| Directions |
Could you transcribe all of the data below character for character, omitting the pictures?

------------------------

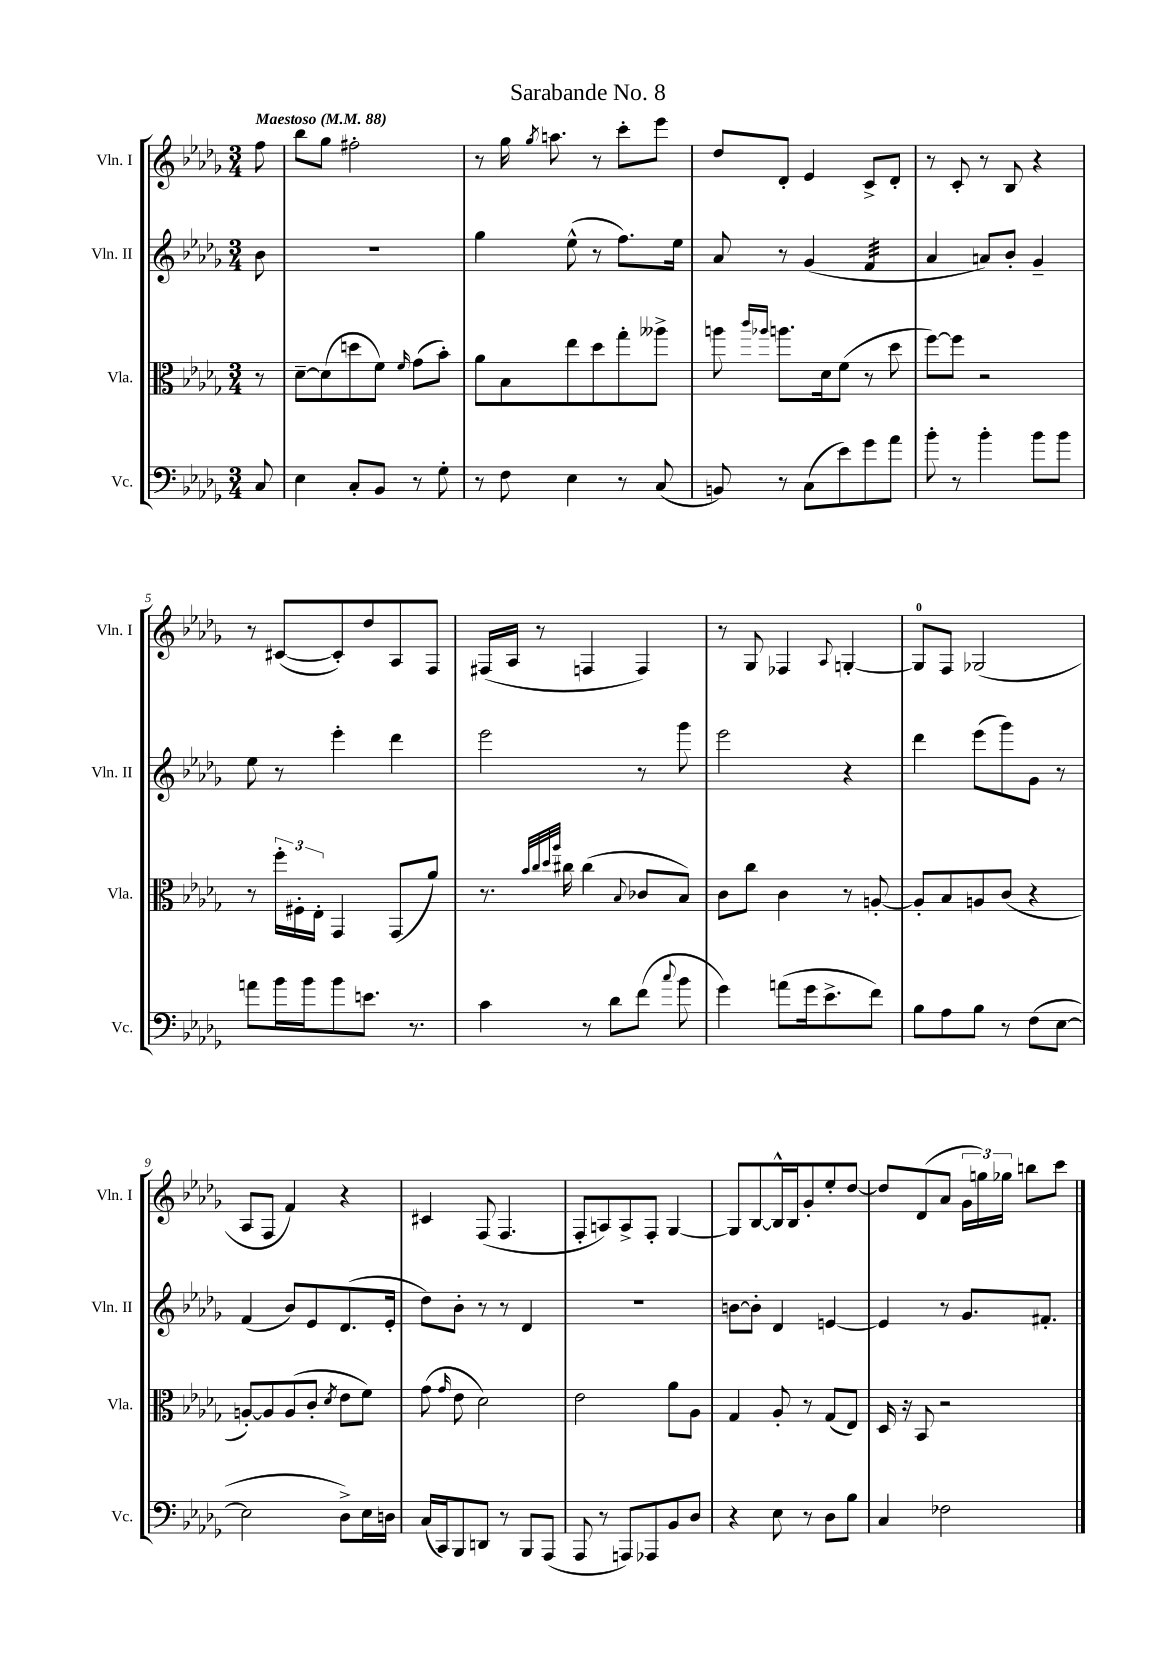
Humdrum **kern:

**kern	**kern	**kern	**kern
*staff4	*staff3	*staff2	*staff1
*clefF4	*clefC3	*clefG2	*clefG2
*k[b-e-a-d-g-]	*k[b-e-a-d-g-]	*k[b-e-a-d-g-]	*k[b-e-a-d-g-]
*M3/4	*M3/4	*M3/4	*M3/4
*MM88	*MM88	*MM88	*MM88
8C	8r	8b-	8ff
=	=	=	=
4E-	[8d-~	2.r	8bb-
.	(8d-]	.	8gg-
8C'	8dd	.	2ff#'
8BB-	8f)	.	.
.	16qqf	.	.
8r	(8g-	.	.
8G-'	8b-')	.	.
=	=	=	=
8r	8a-	4gg-	8r
8F	8B-	.	16gg-
.	.	.	8qgg-
.	.	.	8.aa
4E-	8ee-	(8ee-^^	.
.	8dd-	8r	8r
8r	8gg-'	8.ff)	8ccc'
(8C	8aa--^	.	8eee-
.	.	16ee-	.
=	=	=	=
8BB)	8aa	8a-	8dd-
.	16qqccc	.	.
.	16qqaa-	.	.
8r	8.aa	8r	8d-'
(8C	.	(4g-	4e-
.	16d-	.	.
8e-)	(8f	.	.
8g-	8r	4f	8c^
8a-	8dd-	.	8d-'
=	=	=	=
8b-'	[8ff)	4a-	8r
8r	8ff]	.	8c'
4b-'	2r	8a)	8r
.	.	8b-'	8B-
8b-	.	4g-~	4r
8b-	.	.	.
=	=	=	=
8a	8r	8ee-	8r
16b-	24ff'	8r	([8c#
.	24F#'	.	.
16b-	.	.	.
.	24E-'	.	.
8b-	4GG-	4eee-'	8c#'])
8.e	.	.	8dd-
.	(8GG-	4ddd-	8A-
8.r	.	.	.
.	8a-)	.	8F
=	=	=	=
4c	8.r	2eee-	(16F#
.	.	.	16A-
.	.	.	8r
.	32qqb-	.	.
.	32qqcc	.	.
.	32qqdd-	.	.
.	32qqaa-	.	.
.	16cc#	.	.
8r	(4cc#	.	4F
8d-	.	.	.
.	8qqB-	.	.
(8f	8c-	8r	4F)
8qqcc	.	.	.
8b-	8B-)	8ggg-	.
=	=	=	=
4g-)	8c	2eee-	8r
.	8cc	.	8G-
(8a	4c	.	4F-
16g-	.	.	.
8.e-^	.	.	.
.	.	.	8qqA-
.	8r	4r	[4G'
8f)	[8A'	.	.
=	=	=	=
8B-	8A']	4ddd-	8G]
8A-	8B-	.	8F
8B-	8A	(8eee-	(2G-
8r	(8c	8ggg-)	.
(8F	4r	8g-	.
[8E-	.	8r	.
=	=	=	=
2E-]	[8A')	(4f	8A-
.	8A]	.	8F
.	(8A	8b-)	4f)
.	8c'	8e-	.
.	8qd-	.	.
8D-^)	8e-	(8.d-	4r
16E-	8f)	.	.
16D	.	16e-'	.
=	=	=	=
(16C	(8g-	8dd-)	4c#
16CC)	.	.	.
.	16qqg-	.	.
8BBB-	8e-	8b-'	.
8DD	2d-)	8r	(8F
8r	.	8r	4.F
8BBB-	.	4d-	.
(8AAA-	.	.	.
=	=	=	=
8AAA-	2e-	2.r	8F'
8r	.	.	8A)
8AAA)	.	.	8A^
8AAA-	.	.	8F'
8BB-	8a-	.	[4G-
8D-	8A-	.	.
=	=	=	=
4r	4G-	[8b	8G-]
.	.	8b']	[8B-
8E-	8A-'	4d-	16B-^^]
.	.	.	16B-
8r	8r	.	8g-'
8D-	(8G-	[4e	8ee-'
8B-	8E-)	.	[8dd-
=	=	=	=
4C	16D-	4e]	8dd-]
.	16r	.	.
.	8BB-	.	(8d-
2F-	2r	8r	8a-
.	.	8.g-	24g-
.	.	.	24gg)
.	.	.	24gg-
.	.	.	8bb
.	.	8.f#'	.
.	.	.	8ccc
==	==	==	==
*-	*-	*-	*-
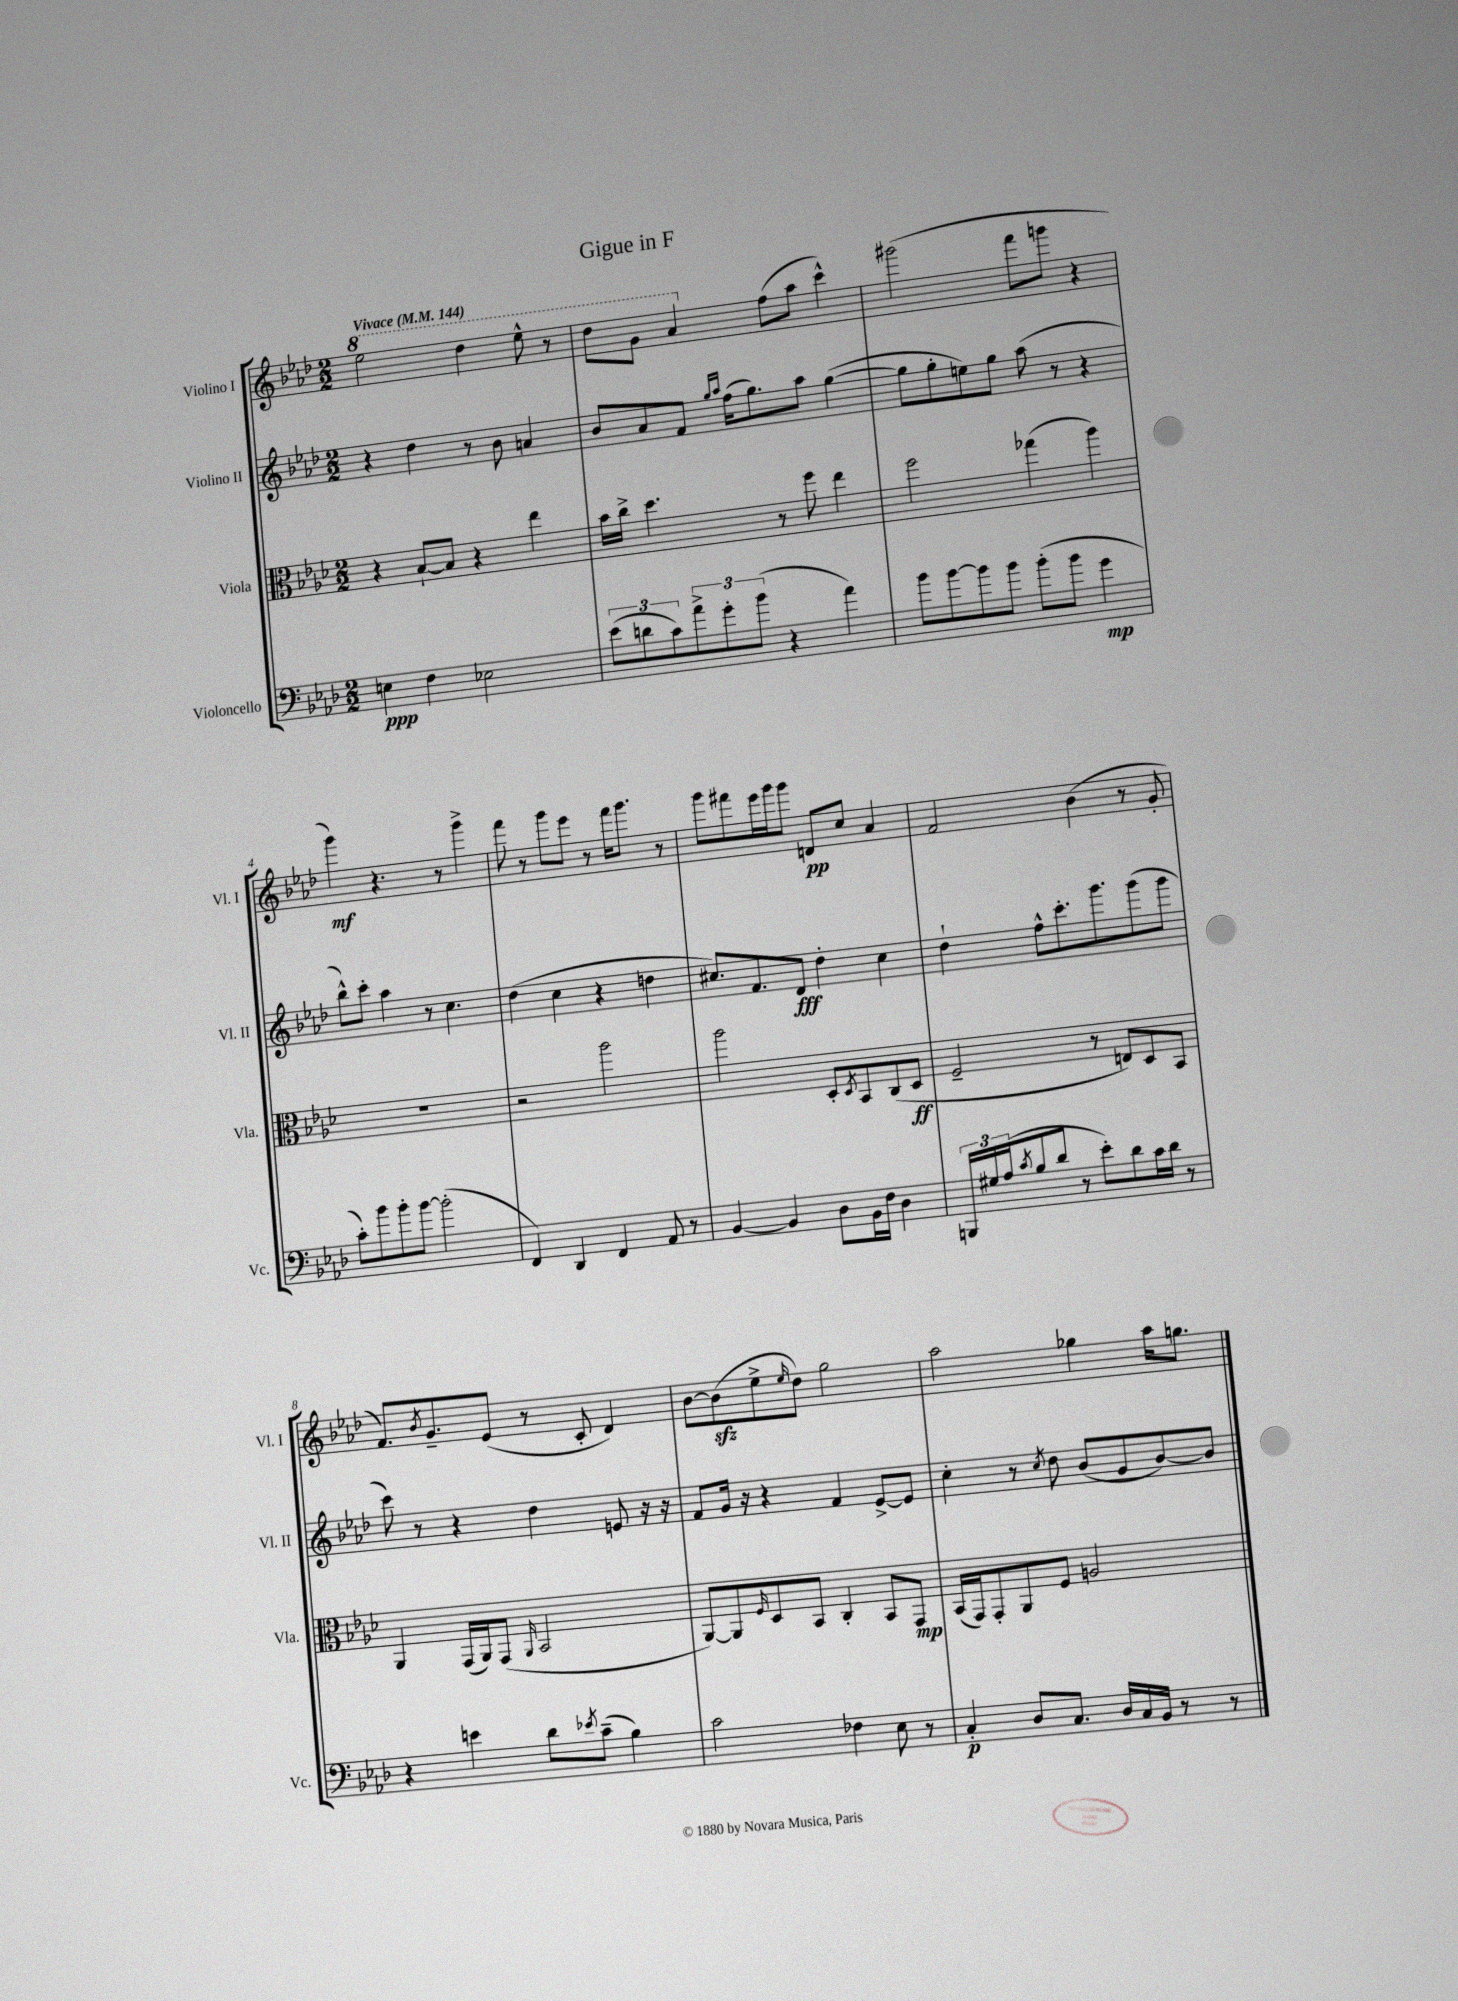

------------------------

| Task response |
Humdrum **kern:

**kern	**kern	**kern	**kern
*staff4	*staff3	*staff2	*staff1
*clefF4	*clefC3	*clefG2	*clefG2
*k[b-e-a-d-g-]	*k[b-e-a-d-g-]	*k[b-e-a-d-g-]	*k[b-e-a-d-g-]
*M3/4	*M3/4	*M3/4	*M3/4
*MM88	*MM88	*MM88	*MM88
8C	8r	8b-	8ff
=	=	=	=
4E-	[8d-~	2.r	8bb-
.	(8d-]	.	8gg-
8C'	8dd	.	2ff#'
8BB-	8f)	.	.
.	16qqf	.	.
8r	(8g-	.	.
8G-'	8b-')	.	.
=	=	=	=
8r	8a-	4gg-	8r
8F	8B-	.	16gg-
.	.	.	8qgg-
.	.	.	8.aa
4E-	8ee-	(8ee-^^	.
.	8dd-	8r	8r
8r	8gg-'	8.ff)	8ccc'
(8C	8aa--^	.	8eee-
.	.	16ee-	.
=	=	=	=
8BB)	8aa	8a-	8dd-
.	16qqccc	.	.
.	16qqaa-	.	.
8r	8.aa	8r	8d-'
(8C	.	(4g-	4e-
.	16d-	.	.
8e-)	(8f	.	.
8g-	8r	4f	8c^
8a-	8dd-	.	8d-'
=	=	=	=
8b-'	[8ff)	4a-	8r
8r	8ff]	.	8c'
4b-'	2r	8a)	8r
.	.	8b-'	8B-
8b-	.	4g-~	4r
8b-	.	.	.
=	=	=	=
8a	8r	8ee-	8r
16b-	24ff'	8r	([8c#
.	24F#'	.	.
16b-	.	.	.
.	24E-'	.	.
8b-	4GG-	4eee-'	8c#'])
8.e	.	.	8dd-
.	(8GG-	4ddd-	8A-
8.r	.	.	.
.	8a-)	.	8F
=	=	=	=
4c	8.r	2eee-	(16F#
.	.	.	16A-
.	.	.	8r
.	32qqb-	.	.
.	32qqcc	.	.
.	32qqdd-	.	.
.	32qqaa-	.	.
.	16cc#	.	.
8r	(4cc#	.	4F
8d-	.	.	.
.	8qqB-	.	.
(8f	8c-	8r	4F)
8qqcc	.	.	.
8b-	8B-)	8ggg-	.
=	=	=	=
4g-)	8c	2eee-	8r
.	8cc	.	8G-
(8a	4c	.	4F-
16g-	.	.	.
8.e-^	.	.	.
.	.	.	8qqA-
.	8r	4r	[4G'
8f)	[8A'	.	.
=	=	=	=
8B-	8A']	4ddd-	8G]
8A-	8B-	.	8F
8B-	8A	(8eee-	(2G-
8r	(8c	8ggg-)	.
(8F	4r	8g-	.
[8E-	.	8r	.
=	=	=	=
2E-]	[8A')	(4f	8A-
.	8A]	.	8F
.	(8A	8b-)	4f)
.	8c'	8e-	.
.	8qd-	.	.
8D-^)	8e-	(8.d-	4r
16E-	8f)	.	.
16D	.	16e-'	.
=	=	=	=
(16C	(8g-	8dd-)	4c#
16CC)	.	.	.
.	16qqg-	.	.
8BBB-	8e-	8b-'	.
8DD	2d-)	8r	(8F
8r	.	8r	4.F
8BBB-	.	4d-	.
(8AAA-	.	.	.
=	=	=	=
8AAA-	2e-	2.r	8F'
8r	.	.	8A)
8AAA)	.	.	8A^
8AAA-	.	.	8F'
8BB-	8a-	.	[4G-
8D-	8A-	.	.
=	=	=	=
4r	4G-	[8b	8G-]
.	.	8b']	[8B-
8E-	8A-'	4d-	16B-^^]
.	.	.	16B-
8r	8r	.	8g-'
8D-	(8G-	[4e	8ee-'
8B-	8E-)	.	[8dd-
=	=	=	=
4C	16D-	4e]	8dd-]
.	16r	.	.
.	8BB-	.	(8d-
2F-	2r	8r	8a-
.	.	8.g-	24g-
.	.	.	24gg)
.	.	.	24gg-
.	.	.	8bb
.	.	8.f#'	.
.	.	.	8ccc
==	==	==	==
*-	*-	*-	*-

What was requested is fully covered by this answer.